• Job: Transcribe the rest of the listing below, starting with the line that contains "red carton: [314,157,386,273]" and ending with the last line, exactly as written.

• Records shown:
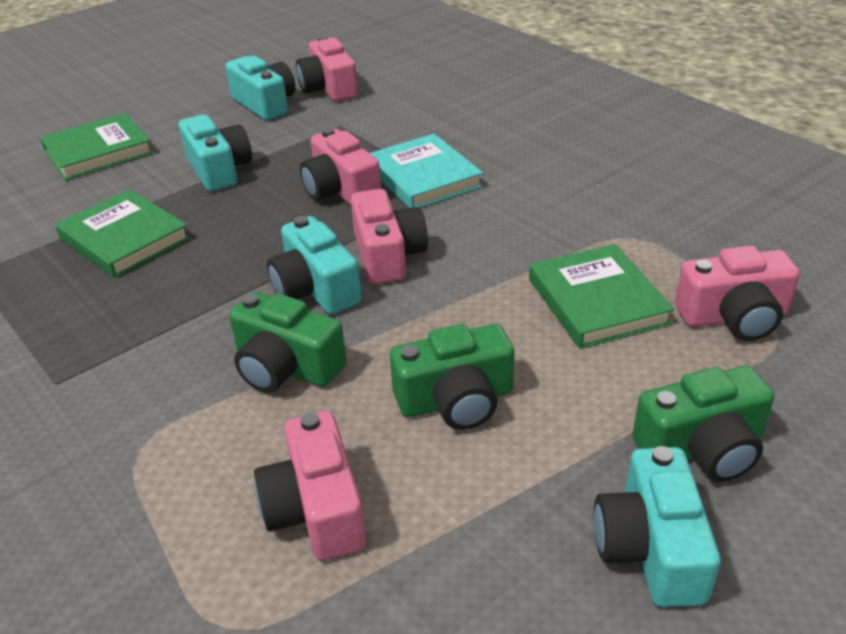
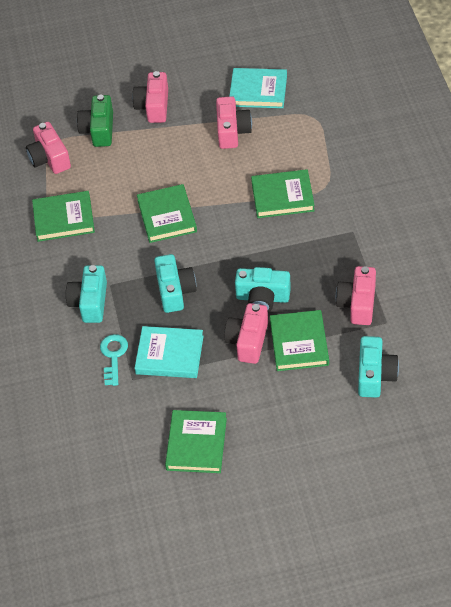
green book: [40,113,153,180] [55,189,190,278] [529,244,674,349] = 3 -> [32,191,95,242] [137,184,197,243] [165,410,227,473] [251,169,315,218] [270,310,329,371] = 5
green camera: [229,292,347,393] [390,324,515,430] [633,365,774,482] = 3 -> [77,94,113,147] = 1
turquoise book: [370,134,483,208] = 1 -> [135,326,204,378] [229,68,287,108] = 2
turquoise key: none = 0 -> [100,334,128,386] = 1

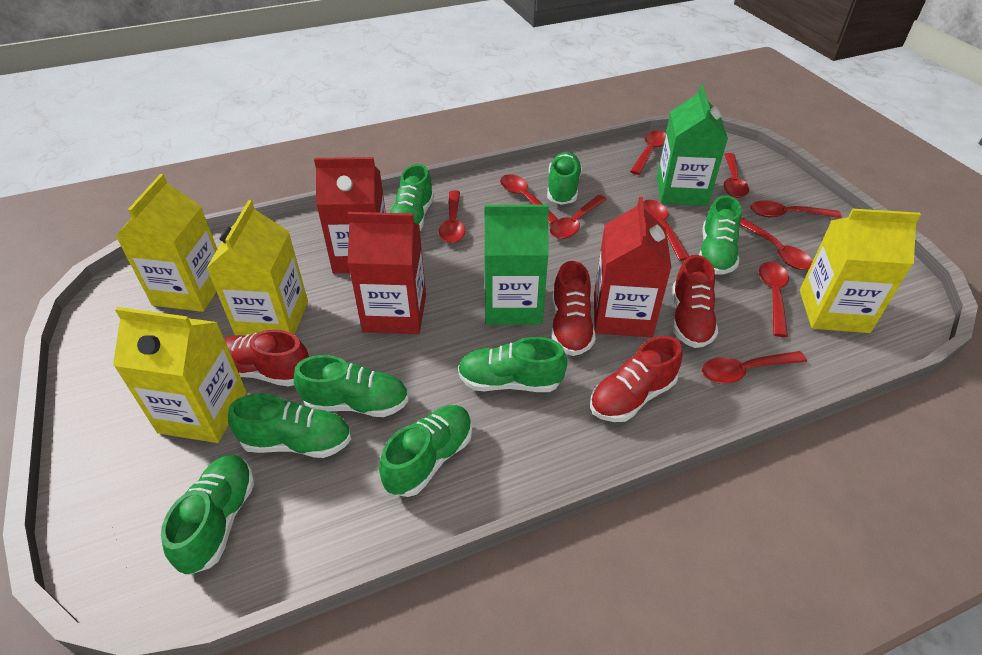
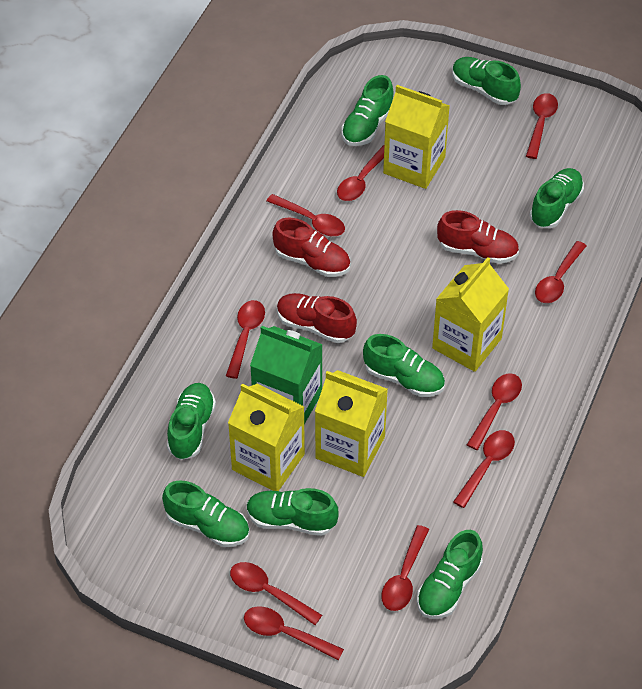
green carton: [484,205,549,325] [657,85,728,206] = 2 -> [250,326,323,424] = 1
red carton: [314,157,386,273] [348,212,426,334] [594,197,671,337] = 3 -> none = 0
red shoe: [224,330,309,387] [551,261,596,356] [590,336,682,422] [672,255,718,348] = 4 -> [272,217,350,277] [277,293,357,343] [437,210,519,264] = 3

• Result for this exercise:
red carton: [314,157,386,273] [348,212,426,334] [594,197,671,337] = 3 -> none = 0
red shoe: [224,330,309,387] [551,261,596,356] [590,336,682,422] [672,255,718,348] = 4 -> [272,217,350,277] [277,293,357,343] [437,210,519,264] = 3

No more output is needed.